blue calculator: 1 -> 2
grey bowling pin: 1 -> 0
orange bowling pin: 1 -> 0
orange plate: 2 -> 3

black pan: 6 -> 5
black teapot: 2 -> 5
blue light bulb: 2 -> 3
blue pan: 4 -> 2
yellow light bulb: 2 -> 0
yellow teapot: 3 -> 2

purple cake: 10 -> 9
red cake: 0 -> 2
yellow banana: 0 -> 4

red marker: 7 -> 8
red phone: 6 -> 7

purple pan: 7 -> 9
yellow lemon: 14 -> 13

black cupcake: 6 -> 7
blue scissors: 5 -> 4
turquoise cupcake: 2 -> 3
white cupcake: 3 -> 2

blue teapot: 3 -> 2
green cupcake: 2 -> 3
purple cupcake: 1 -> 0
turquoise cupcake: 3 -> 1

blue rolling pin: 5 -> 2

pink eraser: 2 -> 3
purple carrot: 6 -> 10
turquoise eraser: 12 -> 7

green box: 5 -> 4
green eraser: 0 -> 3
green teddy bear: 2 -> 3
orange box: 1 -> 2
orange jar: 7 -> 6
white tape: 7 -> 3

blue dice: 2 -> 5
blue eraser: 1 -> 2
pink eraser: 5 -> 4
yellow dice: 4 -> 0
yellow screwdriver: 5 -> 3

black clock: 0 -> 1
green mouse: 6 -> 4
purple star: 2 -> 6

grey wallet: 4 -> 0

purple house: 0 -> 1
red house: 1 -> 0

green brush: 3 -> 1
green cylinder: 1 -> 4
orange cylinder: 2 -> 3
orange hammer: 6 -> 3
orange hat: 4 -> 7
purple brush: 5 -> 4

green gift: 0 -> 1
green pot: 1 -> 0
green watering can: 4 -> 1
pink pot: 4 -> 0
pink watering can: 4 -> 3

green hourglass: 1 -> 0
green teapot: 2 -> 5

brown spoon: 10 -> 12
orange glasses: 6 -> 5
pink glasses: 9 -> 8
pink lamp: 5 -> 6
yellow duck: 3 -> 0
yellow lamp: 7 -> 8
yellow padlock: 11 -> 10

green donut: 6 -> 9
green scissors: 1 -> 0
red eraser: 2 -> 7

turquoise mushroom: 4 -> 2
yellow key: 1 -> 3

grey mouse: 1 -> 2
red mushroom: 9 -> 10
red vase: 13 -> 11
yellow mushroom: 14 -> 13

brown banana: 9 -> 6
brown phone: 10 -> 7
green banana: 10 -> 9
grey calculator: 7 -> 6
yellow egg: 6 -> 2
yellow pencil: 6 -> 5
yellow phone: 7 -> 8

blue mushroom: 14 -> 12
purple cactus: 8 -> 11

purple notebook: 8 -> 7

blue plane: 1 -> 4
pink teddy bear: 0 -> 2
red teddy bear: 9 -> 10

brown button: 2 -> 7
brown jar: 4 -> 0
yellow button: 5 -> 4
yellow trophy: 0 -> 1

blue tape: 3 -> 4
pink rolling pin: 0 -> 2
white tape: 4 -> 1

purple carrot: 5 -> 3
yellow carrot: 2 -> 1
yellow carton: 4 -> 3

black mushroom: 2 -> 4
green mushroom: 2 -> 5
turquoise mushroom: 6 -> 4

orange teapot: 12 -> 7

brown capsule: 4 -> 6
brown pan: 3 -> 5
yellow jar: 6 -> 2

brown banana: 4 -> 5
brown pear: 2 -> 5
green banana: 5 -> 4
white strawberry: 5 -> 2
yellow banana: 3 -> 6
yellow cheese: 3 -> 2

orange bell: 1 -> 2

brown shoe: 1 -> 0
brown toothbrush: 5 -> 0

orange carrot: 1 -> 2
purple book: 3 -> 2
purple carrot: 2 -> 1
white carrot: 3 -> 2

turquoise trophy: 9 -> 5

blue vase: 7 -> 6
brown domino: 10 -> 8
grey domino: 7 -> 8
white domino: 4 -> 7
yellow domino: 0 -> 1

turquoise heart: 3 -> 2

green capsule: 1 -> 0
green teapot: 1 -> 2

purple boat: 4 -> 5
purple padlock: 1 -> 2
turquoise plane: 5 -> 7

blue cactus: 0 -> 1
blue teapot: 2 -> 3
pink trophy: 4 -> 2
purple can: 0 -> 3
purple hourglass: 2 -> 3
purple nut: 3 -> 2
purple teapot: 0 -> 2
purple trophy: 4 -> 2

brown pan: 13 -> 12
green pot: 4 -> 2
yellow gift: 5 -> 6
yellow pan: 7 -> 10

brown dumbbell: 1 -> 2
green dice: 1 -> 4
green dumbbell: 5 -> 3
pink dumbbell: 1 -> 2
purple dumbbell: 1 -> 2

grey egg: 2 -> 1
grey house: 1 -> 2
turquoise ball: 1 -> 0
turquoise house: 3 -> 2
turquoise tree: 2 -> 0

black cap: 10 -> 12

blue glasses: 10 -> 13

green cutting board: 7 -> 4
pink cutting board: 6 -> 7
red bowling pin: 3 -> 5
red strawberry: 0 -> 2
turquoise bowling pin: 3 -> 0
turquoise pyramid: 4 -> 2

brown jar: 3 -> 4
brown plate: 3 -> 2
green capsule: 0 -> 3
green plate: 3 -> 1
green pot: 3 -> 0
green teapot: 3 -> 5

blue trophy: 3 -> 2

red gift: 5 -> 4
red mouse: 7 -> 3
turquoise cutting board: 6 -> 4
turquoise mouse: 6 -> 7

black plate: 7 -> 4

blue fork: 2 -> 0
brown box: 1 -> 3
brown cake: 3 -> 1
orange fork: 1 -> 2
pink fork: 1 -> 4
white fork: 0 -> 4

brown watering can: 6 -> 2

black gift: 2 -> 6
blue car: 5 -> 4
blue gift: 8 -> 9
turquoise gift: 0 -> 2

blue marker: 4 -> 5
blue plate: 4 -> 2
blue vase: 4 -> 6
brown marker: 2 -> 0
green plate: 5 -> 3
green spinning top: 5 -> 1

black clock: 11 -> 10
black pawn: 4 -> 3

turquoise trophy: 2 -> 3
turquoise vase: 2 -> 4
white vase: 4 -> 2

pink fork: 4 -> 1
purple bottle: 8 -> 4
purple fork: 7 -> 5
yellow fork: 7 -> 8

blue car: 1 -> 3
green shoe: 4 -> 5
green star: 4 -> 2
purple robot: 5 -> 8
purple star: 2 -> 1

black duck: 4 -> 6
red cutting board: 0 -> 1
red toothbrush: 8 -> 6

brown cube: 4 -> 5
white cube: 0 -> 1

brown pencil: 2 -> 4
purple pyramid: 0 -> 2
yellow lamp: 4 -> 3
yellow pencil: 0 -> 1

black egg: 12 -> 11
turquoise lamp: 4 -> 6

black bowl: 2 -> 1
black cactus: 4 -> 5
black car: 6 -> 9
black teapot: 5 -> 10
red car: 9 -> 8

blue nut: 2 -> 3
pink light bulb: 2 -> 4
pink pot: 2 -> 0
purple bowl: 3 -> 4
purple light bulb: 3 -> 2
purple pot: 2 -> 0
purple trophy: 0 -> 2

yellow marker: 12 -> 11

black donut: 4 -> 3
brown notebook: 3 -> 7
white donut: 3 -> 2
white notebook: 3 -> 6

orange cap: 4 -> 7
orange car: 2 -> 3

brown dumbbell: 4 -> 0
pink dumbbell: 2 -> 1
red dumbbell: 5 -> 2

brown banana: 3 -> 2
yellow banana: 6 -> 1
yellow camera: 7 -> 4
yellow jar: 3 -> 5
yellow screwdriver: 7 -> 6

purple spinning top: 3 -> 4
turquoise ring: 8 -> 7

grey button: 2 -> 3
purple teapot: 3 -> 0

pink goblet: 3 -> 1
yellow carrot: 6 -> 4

* _About this exercise_: Could you reproduce exactly the lines of the entries above, from the one with "yellow gift: 5 -> 6" through the one with "green plate: 3 -> 1", and nothing else?

* _Response to this task_:
yellow gift: 5 -> 6
yellow pan: 7 -> 10

brown dumbbell: 1 -> 2
green dice: 1 -> 4
green dumbbell: 5 -> 3
pink dumbbell: 1 -> 2
purple dumbbell: 1 -> 2

grey egg: 2 -> 1
grey house: 1 -> 2
turquoise ball: 1 -> 0
turquoise house: 3 -> 2
turquoise tree: 2 -> 0

black cap: 10 -> 12

blue glasses: 10 -> 13

green cutting board: 7 -> 4
pink cutting board: 6 -> 7
red bowling pin: 3 -> 5
red strawberry: 0 -> 2
turquoise bowling pin: 3 -> 0
turquoise pyramid: 4 -> 2

brown jar: 3 -> 4
brown plate: 3 -> 2
green capsule: 0 -> 3
green plate: 3 -> 1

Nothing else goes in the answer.